__Exercise goal__. Reproduce every line below exactly as written; do not include the images.

__Given records__.
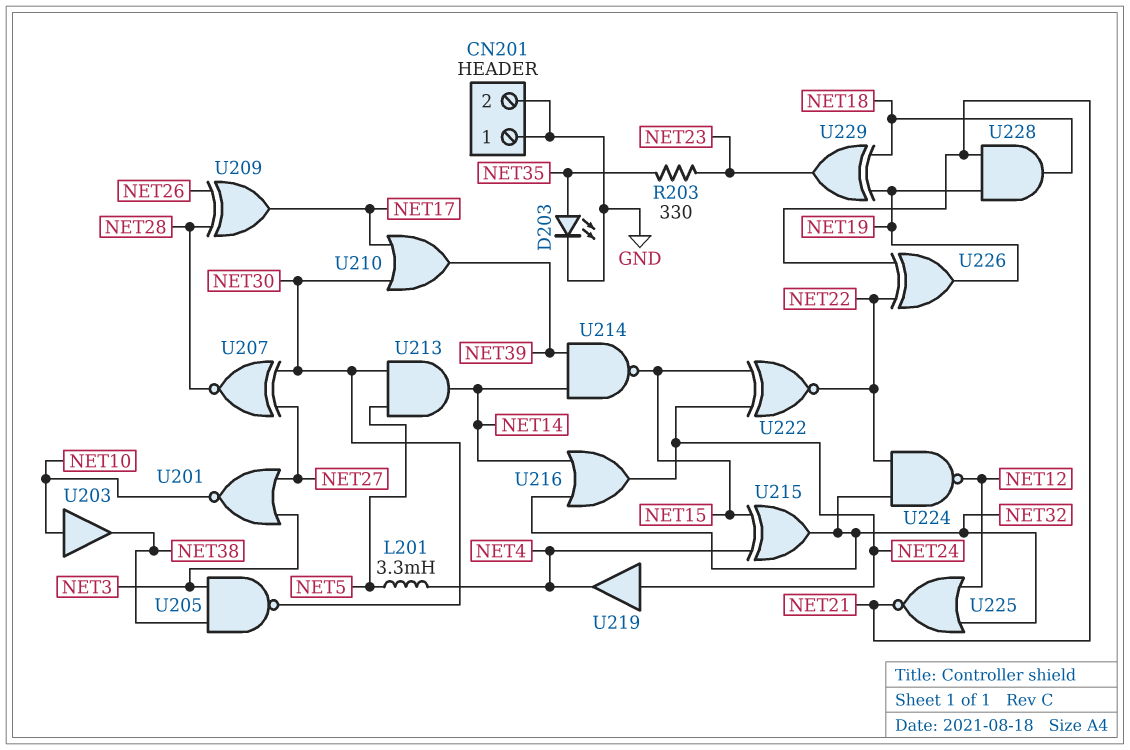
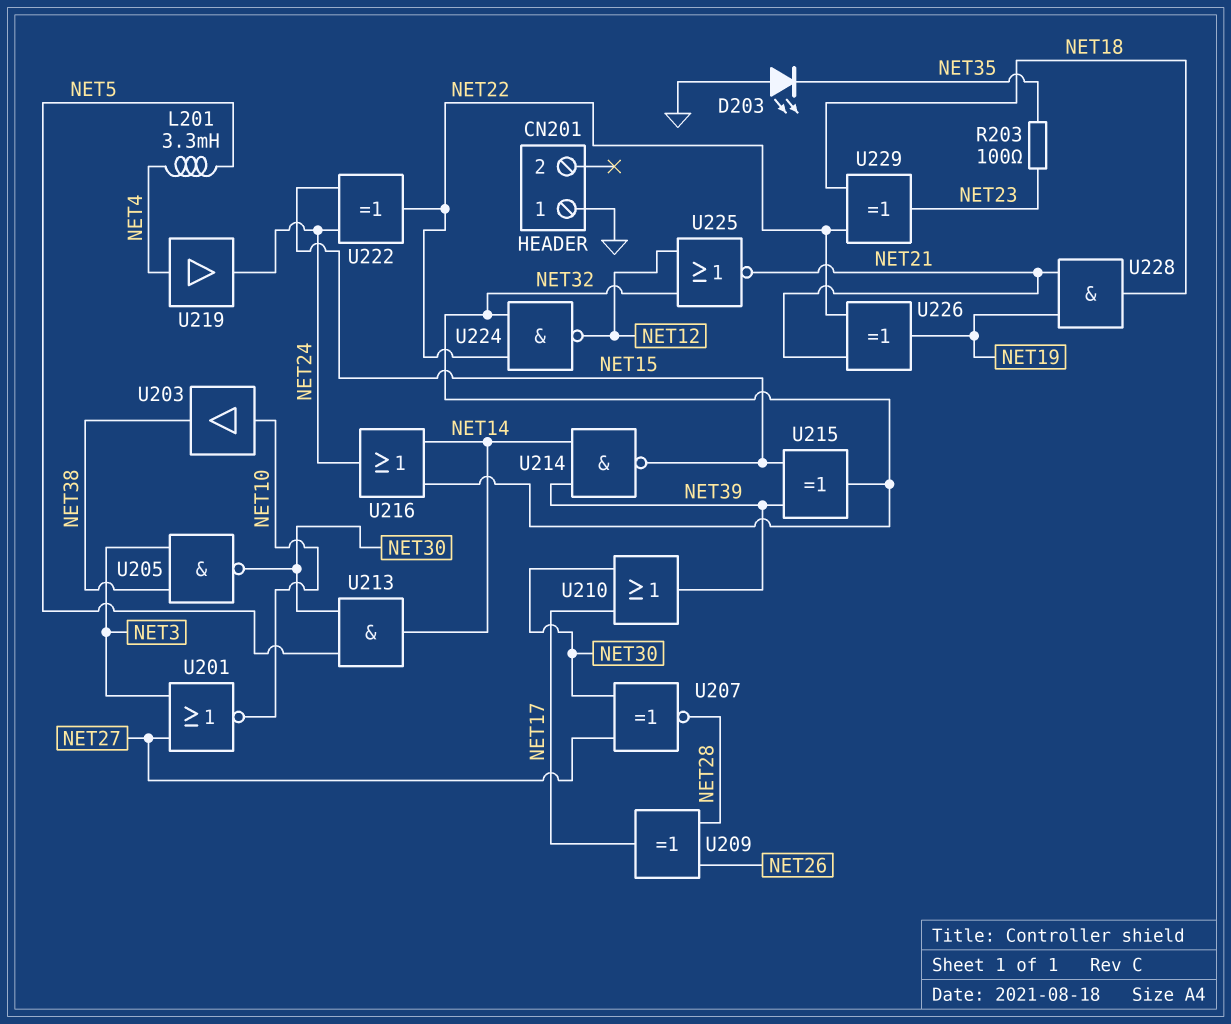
CN201 pin 2: GND -> none
D203: LED (A NET35, K GND) -> LED (A GND, K NET35)
R203: 330 (NET23, NET35) -> 100 (NET23, NET35)
U215: XOR (in NET4, in NET15, out NET32) -> XOR (in NET15, in NET39, out NET32)
U219: buffer (in NET24, out NET4) -> buffer (in NET4, out NET24)
U222: XNOR (in NET15, in NET24, out NET22) -> XOR (in NET15, in NET24, out NET22)
U229: XOR (in NET18, in NET19, out NET23) -> XOR (in NET18, in NET22, out NET23)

__Task output__.
CN201 pin 2: GND -> none
D203: LED (A NET35, K GND) -> LED (A GND, K NET35)
R203: 330 (NET23, NET35) -> 100 (NET23, NET35)
U215: XOR (in NET4, in NET15, out NET32) -> XOR (in NET15, in NET39, out NET32)
U219: buffer (in NET24, out NET4) -> buffer (in NET4, out NET24)
U222: XNOR (in NET15, in NET24, out NET22) -> XOR (in NET15, in NET24, out NET22)
U229: XOR (in NET18, in NET19, out NET23) -> XOR (in NET18, in NET22, out NET23)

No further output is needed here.